PROBLEM STATEMENT
Your task is to copy the lines of the data below from the line holding "camera: 15 degrees left, 20 degrees up" through the line holding "(576, 254) = (631, 197): turquoise", inclusive, exactly and with nothing added.

(Scene edit records)
※ ※ ※

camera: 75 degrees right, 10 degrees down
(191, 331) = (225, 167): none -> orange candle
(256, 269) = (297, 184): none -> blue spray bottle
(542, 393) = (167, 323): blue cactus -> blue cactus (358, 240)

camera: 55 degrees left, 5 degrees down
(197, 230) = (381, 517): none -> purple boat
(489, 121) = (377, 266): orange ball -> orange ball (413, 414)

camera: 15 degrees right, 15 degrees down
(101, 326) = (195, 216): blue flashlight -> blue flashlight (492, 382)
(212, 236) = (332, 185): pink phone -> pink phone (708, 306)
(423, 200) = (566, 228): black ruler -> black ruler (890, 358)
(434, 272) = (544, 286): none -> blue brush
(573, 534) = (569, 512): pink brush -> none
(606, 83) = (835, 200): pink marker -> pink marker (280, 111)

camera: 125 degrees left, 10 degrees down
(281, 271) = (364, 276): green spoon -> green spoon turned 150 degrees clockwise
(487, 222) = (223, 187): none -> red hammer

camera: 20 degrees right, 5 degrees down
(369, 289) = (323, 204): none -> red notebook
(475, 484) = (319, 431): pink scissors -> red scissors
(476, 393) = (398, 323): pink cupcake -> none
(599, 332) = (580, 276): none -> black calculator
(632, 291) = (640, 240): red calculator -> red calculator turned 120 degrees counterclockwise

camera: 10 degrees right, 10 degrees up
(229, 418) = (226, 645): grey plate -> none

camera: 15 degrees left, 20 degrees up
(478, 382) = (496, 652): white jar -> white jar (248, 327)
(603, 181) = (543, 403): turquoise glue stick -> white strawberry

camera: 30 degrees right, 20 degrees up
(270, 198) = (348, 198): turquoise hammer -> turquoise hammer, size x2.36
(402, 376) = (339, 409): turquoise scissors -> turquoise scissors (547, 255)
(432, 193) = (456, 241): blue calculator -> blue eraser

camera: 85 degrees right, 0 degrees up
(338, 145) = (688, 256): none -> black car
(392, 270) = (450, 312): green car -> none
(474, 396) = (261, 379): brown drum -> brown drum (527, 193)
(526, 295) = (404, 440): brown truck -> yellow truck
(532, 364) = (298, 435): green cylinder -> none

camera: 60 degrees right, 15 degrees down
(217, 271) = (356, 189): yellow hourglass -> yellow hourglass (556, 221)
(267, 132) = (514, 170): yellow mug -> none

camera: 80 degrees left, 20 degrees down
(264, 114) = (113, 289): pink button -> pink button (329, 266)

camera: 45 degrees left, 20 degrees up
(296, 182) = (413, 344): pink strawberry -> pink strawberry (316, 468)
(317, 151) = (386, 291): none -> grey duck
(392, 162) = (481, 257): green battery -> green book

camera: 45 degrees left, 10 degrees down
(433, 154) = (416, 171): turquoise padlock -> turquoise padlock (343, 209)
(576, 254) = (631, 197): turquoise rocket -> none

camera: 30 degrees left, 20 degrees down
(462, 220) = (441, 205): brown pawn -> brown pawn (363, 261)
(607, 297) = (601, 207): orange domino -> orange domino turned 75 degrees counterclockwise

※ ※ ※

OUTPUT FOR THIS EXERCISE
camera: 15 degrees left, 20 degrees up
(478, 382) = (496, 652): white jar -> white jar (248, 327)
(603, 181) = (543, 403): turquoise glue stick -> white strawberry

camera: 30 degrees right, 20 degrees up
(270, 198) = (348, 198): turquoise hammer -> turquoise hammer, size x2.36
(402, 376) = (339, 409): turquoise scissors -> turquoise scissors (547, 255)
(432, 193) = (456, 241): blue calculator -> blue eraser

camera: 85 degrees right, 0 degrees up
(338, 145) = (688, 256): none -> black car
(392, 270) = (450, 312): green car -> none
(474, 396) = (261, 379): brown drum -> brown drum (527, 193)
(526, 295) = (404, 440): brown truck -> yellow truck
(532, 364) = (298, 435): green cylinder -> none

camera: 60 degrees right, 15 degrees down
(217, 271) = (356, 189): yellow hourglass -> yellow hourglass (556, 221)
(267, 132) = (514, 170): yellow mug -> none

camera: 80 degrees left, 20 degrees down
(264, 114) = (113, 289): pink button -> pink button (329, 266)

camera: 45 degrees left, 20 degrees up
(296, 182) = (413, 344): pink strawberry -> pink strawberry (316, 468)
(317, 151) = (386, 291): none -> grey duck
(392, 162) = (481, 257): green battery -> green book

camera: 45 degrees left, 10 degrees down
(433, 154) = (416, 171): turquoise padlock -> turquoise padlock (343, 209)
(576, 254) = (631, 197): turquoise rocket -> none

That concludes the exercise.